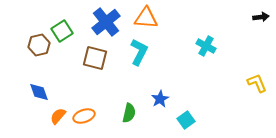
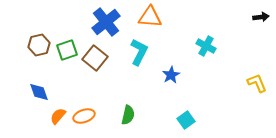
orange triangle: moved 4 px right, 1 px up
green square: moved 5 px right, 19 px down; rotated 15 degrees clockwise
brown square: rotated 25 degrees clockwise
blue star: moved 11 px right, 24 px up
green semicircle: moved 1 px left, 2 px down
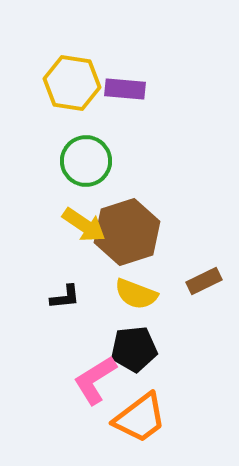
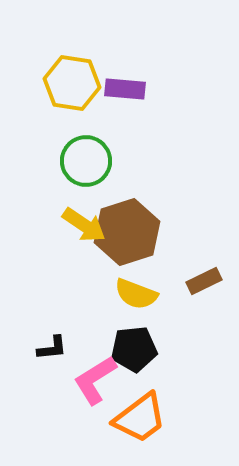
black L-shape: moved 13 px left, 51 px down
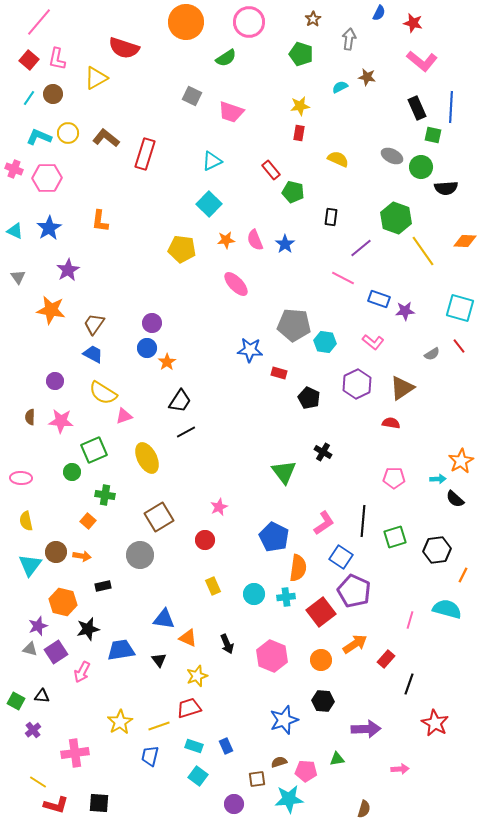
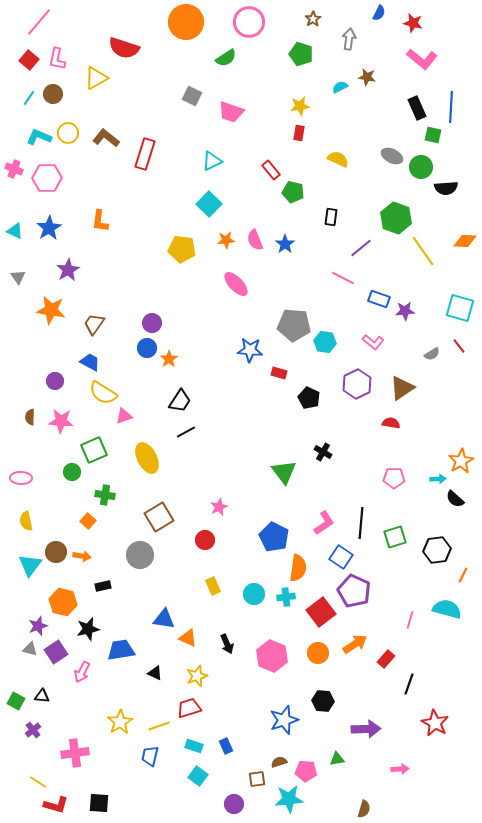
pink L-shape at (422, 61): moved 2 px up
blue trapezoid at (93, 354): moved 3 px left, 8 px down
orange star at (167, 362): moved 2 px right, 3 px up
black line at (363, 521): moved 2 px left, 2 px down
black triangle at (159, 660): moved 4 px left, 13 px down; rotated 28 degrees counterclockwise
orange circle at (321, 660): moved 3 px left, 7 px up
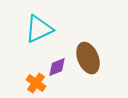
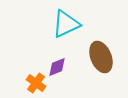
cyan triangle: moved 27 px right, 5 px up
brown ellipse: moved 13 px right, 1 px up
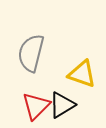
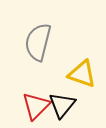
gray semicircle: moved 7 px right, 11 px up
black triangle: rotated 20 degrees counterclockwise
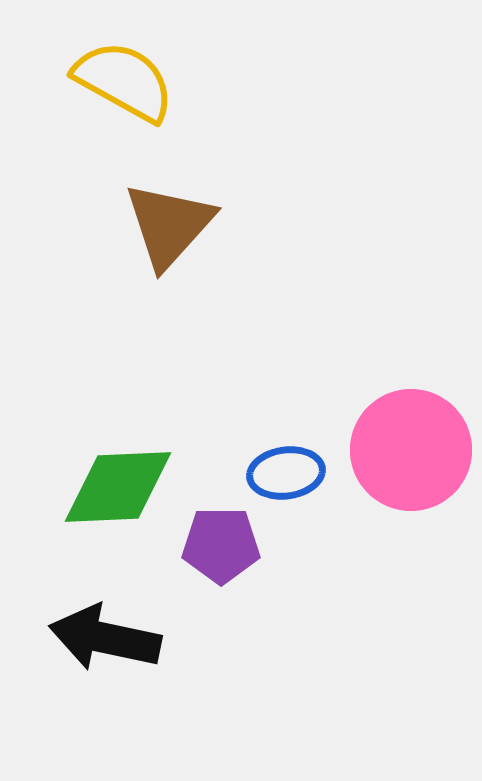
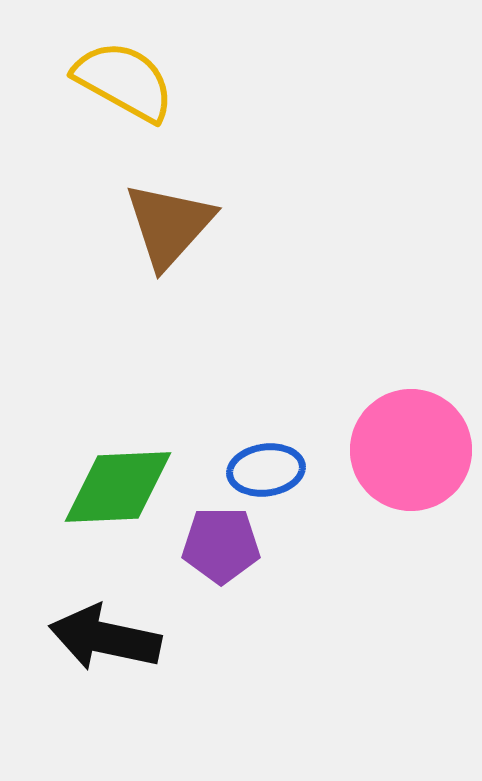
blue ellipse: moved 20 px left, 3 px up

Activity: Reproduce the entries above without change, omitting all pictures.

Answer space:
orange triangle: moved 4 px right, 1 px up
green square: moved 5 px right, 19 px down; rotated 15 degrees clockwise
brown square: rotated 25 degrees clockwise
blue star: moved 11 px right, 24 px up
green semicircle: moved 1 px left, 2 px down
black L-shape: moved 13 px left, 51 px down
pink L-shape at (422, 61): moved 2 px up
blue trapezoid at (93, 354): moved 3 px left, 8 px down
orange star at (167, 362): moved 2 px right, 3 px up
black line at (363, 521): moved 2 px left, 2 px down
black triangle at (159, 660): moved 4 px left, 13 px down; rotated 28 degrees counterclockwise
orange circle at (321, 660): moved 3 px left, 7 px up
cyan triangle: moved 27 px right, 5 px up
brown ellipse: moved 13 px right, 1 px up
gray semicircle: moved 7 px right, 11 px up
black triangle: rotated 20 degrees counterclockwise
blue ellipse: moved 20 px left, 3 px up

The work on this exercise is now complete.